Among the entries, find the lines with the string "traffic" and report them.

[[ EXCERPTED DATA, beginning ]]

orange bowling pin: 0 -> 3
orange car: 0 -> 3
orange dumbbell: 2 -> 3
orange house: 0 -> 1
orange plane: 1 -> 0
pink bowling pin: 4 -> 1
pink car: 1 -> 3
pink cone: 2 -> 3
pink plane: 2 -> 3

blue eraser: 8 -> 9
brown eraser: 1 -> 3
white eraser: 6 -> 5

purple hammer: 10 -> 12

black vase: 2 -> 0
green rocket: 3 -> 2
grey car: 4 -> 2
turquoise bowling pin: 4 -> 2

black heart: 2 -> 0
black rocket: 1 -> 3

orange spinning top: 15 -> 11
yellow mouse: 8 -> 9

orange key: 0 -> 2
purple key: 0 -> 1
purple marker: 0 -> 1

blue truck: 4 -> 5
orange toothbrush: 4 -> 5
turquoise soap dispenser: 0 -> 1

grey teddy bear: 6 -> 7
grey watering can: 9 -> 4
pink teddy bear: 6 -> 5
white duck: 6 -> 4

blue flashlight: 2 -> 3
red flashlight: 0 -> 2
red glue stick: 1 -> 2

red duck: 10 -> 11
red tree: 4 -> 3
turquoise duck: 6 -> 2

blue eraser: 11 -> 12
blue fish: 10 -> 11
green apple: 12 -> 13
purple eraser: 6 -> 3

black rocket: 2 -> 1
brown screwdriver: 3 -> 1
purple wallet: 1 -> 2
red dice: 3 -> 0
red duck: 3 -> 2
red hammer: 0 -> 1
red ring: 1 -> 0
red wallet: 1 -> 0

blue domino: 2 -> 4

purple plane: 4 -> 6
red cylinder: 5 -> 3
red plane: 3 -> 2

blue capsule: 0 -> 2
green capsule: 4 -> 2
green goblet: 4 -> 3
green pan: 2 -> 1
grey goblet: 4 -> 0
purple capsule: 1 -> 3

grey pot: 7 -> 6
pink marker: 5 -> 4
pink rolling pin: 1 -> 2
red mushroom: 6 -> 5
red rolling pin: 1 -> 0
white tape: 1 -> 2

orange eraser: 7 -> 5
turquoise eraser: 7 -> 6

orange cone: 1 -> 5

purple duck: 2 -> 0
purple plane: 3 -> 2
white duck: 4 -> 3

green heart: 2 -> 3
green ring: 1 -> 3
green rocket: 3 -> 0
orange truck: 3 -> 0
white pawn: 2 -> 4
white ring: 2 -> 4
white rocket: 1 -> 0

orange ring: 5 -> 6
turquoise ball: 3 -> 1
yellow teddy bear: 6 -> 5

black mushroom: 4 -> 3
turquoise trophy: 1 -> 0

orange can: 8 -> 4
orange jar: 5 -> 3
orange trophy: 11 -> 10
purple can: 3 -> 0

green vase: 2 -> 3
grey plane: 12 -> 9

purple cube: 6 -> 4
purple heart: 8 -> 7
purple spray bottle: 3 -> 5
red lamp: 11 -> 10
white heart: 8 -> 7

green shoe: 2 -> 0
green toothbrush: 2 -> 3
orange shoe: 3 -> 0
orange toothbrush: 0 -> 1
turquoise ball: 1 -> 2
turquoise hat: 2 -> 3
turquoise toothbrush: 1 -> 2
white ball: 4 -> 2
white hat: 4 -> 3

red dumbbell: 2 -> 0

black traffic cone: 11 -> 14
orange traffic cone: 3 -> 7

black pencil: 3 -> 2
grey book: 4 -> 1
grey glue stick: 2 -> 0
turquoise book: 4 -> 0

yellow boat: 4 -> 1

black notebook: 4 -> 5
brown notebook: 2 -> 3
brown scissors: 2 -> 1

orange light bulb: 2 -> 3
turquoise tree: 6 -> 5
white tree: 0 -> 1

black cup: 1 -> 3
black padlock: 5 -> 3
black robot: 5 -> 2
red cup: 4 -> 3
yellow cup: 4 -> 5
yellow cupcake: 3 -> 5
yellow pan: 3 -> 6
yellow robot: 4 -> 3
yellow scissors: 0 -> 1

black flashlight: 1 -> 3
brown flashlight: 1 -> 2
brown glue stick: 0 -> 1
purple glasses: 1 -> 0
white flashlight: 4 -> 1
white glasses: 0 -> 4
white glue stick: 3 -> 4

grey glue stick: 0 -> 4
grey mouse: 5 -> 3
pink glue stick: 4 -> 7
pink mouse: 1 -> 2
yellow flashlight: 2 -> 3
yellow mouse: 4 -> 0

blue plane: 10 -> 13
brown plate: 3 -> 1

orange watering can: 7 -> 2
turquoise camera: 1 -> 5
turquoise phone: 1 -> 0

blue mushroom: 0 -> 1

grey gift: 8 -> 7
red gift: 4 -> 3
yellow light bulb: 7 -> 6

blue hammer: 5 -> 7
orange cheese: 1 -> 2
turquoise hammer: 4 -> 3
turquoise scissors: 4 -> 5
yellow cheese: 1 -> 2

[[ EXCERPTED DATA, end ]]

### [YOUR RESPONSE]
black traffic cone: 11 -> 14
orange traffic cone: 3 -> 7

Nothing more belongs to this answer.